Action item
Starting with the first line of the data that follows, transcribe every line verbatim until the line containing "RADIO3 pin SCK: D18 -> D19" has been transcribed.

*****

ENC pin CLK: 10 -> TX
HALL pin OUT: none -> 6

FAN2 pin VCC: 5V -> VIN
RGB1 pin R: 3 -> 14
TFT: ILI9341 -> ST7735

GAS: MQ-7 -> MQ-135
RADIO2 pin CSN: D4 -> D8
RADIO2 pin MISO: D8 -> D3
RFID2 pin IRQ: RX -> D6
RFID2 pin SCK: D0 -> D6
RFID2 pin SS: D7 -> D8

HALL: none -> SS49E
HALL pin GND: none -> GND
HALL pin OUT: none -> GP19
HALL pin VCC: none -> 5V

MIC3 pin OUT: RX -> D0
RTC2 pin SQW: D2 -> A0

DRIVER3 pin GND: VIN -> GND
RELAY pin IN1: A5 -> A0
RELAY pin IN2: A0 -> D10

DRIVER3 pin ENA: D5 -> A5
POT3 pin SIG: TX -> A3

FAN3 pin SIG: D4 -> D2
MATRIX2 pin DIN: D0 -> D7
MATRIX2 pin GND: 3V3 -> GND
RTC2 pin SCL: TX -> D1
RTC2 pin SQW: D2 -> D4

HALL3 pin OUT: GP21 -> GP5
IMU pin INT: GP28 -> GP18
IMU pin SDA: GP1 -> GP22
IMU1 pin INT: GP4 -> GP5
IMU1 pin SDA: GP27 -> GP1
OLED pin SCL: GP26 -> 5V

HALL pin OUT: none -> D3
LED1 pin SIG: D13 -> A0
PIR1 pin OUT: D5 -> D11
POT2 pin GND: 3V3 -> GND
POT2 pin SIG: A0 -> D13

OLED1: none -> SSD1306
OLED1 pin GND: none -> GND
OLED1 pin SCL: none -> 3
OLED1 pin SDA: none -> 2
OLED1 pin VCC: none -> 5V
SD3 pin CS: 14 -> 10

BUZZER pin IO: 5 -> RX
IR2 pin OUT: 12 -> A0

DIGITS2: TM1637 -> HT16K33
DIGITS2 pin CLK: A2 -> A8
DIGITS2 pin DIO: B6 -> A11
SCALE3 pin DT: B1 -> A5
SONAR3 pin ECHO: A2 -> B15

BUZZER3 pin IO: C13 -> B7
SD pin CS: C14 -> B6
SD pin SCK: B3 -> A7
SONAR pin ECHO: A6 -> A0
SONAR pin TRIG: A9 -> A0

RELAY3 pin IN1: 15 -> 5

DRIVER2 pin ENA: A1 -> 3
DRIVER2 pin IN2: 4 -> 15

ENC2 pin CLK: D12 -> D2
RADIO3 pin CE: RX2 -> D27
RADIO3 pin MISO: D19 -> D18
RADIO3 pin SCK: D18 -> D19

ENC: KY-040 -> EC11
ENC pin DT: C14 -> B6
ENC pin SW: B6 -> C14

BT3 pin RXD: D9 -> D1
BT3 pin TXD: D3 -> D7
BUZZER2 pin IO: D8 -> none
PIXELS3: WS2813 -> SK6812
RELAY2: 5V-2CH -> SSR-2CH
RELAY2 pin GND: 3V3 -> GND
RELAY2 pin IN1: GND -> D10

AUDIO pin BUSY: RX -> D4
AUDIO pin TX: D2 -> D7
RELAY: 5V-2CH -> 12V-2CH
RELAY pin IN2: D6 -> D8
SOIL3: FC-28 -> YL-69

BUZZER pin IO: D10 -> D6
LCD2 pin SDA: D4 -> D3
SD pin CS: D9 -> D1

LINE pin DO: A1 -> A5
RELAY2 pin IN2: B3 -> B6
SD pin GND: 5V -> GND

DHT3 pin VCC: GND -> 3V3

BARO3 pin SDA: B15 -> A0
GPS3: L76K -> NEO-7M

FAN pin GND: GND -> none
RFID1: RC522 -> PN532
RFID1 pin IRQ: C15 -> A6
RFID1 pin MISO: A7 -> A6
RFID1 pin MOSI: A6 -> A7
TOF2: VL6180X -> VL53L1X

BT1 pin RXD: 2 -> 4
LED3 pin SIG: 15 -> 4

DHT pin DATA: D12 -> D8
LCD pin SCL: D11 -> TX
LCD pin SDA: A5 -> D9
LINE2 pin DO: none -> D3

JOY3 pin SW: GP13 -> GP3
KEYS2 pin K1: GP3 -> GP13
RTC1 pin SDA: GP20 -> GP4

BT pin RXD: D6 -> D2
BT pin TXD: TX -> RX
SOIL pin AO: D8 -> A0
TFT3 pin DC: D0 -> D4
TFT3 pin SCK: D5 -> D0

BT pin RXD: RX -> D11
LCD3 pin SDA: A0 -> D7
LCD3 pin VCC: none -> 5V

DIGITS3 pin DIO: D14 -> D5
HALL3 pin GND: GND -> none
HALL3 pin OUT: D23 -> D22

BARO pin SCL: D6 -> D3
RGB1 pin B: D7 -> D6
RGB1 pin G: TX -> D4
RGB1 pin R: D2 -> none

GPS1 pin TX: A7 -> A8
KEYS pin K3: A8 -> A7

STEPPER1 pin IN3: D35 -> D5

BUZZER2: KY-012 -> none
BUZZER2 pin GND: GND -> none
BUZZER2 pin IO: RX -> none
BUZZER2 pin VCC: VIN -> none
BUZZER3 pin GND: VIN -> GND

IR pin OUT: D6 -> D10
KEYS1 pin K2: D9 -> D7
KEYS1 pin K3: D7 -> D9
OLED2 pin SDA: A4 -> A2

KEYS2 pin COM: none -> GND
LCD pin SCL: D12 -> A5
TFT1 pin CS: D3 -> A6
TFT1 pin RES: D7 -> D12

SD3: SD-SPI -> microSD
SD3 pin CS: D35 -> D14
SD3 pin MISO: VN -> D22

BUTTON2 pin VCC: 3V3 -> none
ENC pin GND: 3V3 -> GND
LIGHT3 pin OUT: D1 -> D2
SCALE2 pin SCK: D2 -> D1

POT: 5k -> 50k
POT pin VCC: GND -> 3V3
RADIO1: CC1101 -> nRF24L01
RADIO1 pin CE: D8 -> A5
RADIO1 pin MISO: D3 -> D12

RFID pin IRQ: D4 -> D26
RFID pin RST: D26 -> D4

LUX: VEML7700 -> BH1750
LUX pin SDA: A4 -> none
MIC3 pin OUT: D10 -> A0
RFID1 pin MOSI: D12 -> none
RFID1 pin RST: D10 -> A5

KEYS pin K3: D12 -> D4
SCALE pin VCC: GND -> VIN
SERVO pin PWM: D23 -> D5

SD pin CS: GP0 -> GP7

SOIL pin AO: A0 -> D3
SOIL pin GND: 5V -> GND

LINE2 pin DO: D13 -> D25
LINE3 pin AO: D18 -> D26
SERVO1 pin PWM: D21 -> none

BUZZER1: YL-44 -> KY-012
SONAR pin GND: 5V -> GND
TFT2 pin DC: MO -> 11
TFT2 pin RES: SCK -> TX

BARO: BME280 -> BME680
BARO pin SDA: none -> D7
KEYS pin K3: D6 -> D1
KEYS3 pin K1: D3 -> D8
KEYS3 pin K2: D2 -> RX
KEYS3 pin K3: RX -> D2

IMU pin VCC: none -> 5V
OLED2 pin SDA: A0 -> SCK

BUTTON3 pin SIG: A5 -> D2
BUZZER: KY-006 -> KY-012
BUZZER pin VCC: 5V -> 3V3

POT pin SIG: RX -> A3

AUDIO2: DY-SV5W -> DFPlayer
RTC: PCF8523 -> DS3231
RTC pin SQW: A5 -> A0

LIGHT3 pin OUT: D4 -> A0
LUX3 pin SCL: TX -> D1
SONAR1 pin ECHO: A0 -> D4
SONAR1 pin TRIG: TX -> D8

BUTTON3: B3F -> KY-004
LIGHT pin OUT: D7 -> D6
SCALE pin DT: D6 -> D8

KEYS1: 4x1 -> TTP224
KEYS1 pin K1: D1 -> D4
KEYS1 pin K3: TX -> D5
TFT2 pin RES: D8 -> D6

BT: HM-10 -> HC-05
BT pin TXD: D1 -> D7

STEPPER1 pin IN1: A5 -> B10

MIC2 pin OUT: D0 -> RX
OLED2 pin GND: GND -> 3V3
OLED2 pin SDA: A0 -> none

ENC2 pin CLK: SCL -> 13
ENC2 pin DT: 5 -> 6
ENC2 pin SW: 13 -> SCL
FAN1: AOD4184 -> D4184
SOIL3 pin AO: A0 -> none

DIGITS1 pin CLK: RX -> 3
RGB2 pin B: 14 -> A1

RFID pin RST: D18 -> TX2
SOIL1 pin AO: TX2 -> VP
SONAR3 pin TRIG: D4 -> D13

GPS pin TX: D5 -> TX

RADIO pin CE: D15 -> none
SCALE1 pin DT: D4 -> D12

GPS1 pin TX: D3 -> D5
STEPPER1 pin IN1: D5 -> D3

*****

Solution below
ENC pin CLK: 10 -> TX
HALL pin OUT: none -> 6

FAN2 pin VCC: 5V -> VIN
RGB1 pin R: 3 -> 14
TFT: ILI9341 -> ST7735

GAS: MQ-7 -> MQ-135
RADIO2 pin CSN: D4 -> D8
RADIO2 pin MISO: D8 -> D3
RFID2 pin IRQ: RX -> D6
RFID2 pin SCK: D0 -> D6
RFID2 pin SS: D7 -> D8

HALL: none -> SS49E
HALL pin GND: none -> GND
HALL pin OUT: none -> GP19
HALL pin VCC: none -> 5V

MIC3 pin OUT: RX -> D0
RTC2 pin SQW: D2 -> A0

DRIVER3 pin GND: VIN -> GND
RELAY pin IN1: A5 -> A0
RELAY pin IN2: A0 -> D10

DRIVER3 pin ENA: D5 -> A5
POT3 pin SIG: TX -> A3

FAN3 pin SIG: D4 -> D2
MATRIX2 pin DIN: D0 -> D7
MATRIX2 pin GND: 3V3 -> GND
RTC2 pin SCL: TX -> D1
RTC2 pin SQW: D2 -> D4

HALL3 pin OUT: GP21 -> GP5
IMU pin INT: GP28 -> GP18
IMU pin SDA: GP1 -> GP22
IMU1 pin INT: GP4 -> GP5
IMU1 pin SDA: GP27 -> GP1
OLED pin SCL: GP26 -> 5V

HALL pin OUT: none -> D3
LED1 pin SIG: D13 -> A0
PIR1 pin OUT: D5 -> D11
POT2 pin GND: 3V3 -> GND
POT2 pin SIG: A0 -> D13

OLED1: none -> SSD1306
OLED1 pin GND: none -> GND
OLED1 pin SCL: none -> 3
OLED1 pin SDA: none -> 2
OLED1 pin VCC: none -> 5V
SD3 pin CS: 14 -> 10

BUZZER pin IO: 5 -> RX
IR2 pin OUT: 12 -> A0

DIGITS2: TM1637 -> HT16K33
DIGITS2 pin CLK: A2 -> A8
DIGITS2 pin DIO: B6 -> A11
SCALE3 pin DT: B1 -> A5
SONAR3 pin ECHO: A2 -> B15

BUZZER3 pin IO: C13 -> B7
SD pin CS: C14 -> B6
SD pin SCK: B3 -> A7
SONAR pin ECHO: A6 -> A0
SONAR pin TRIG: A9 -> A0

RELAY3 pin IN1: 15 -> 5

DRIVER2 pin ENA: A1 -> 3
DRIVER2 pin IN2: 4 -> 15

ENC2 pin CLK: D12 -> D2
RADIO3 pin CE: RX2 -> D27
RADIO3 pin MISO: D19 -> D18
RADIO3 pin SCK: D18 -> D19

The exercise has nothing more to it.